:: Required action ::
Set down the whole listing that follows, precisely as written.

:: Given information ::
______________________________

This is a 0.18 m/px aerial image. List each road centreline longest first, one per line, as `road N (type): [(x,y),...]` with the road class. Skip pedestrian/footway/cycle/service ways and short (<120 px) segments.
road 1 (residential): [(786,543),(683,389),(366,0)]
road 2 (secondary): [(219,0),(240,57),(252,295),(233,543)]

______________________________

:: Solution ::
This is a 0.18 m/px aerial image. List each road centreline longest first, one per line, as `road N (type): [(x,y),...]` with the road class. Skip pedestrian/footway/cycle/service ways and short (<120 px) segments.
road 1 (residential): [(786,543),(683,389),(366,0)]
road 2 (secondary): [(219,0),(240,57),(252,295),(233,543)]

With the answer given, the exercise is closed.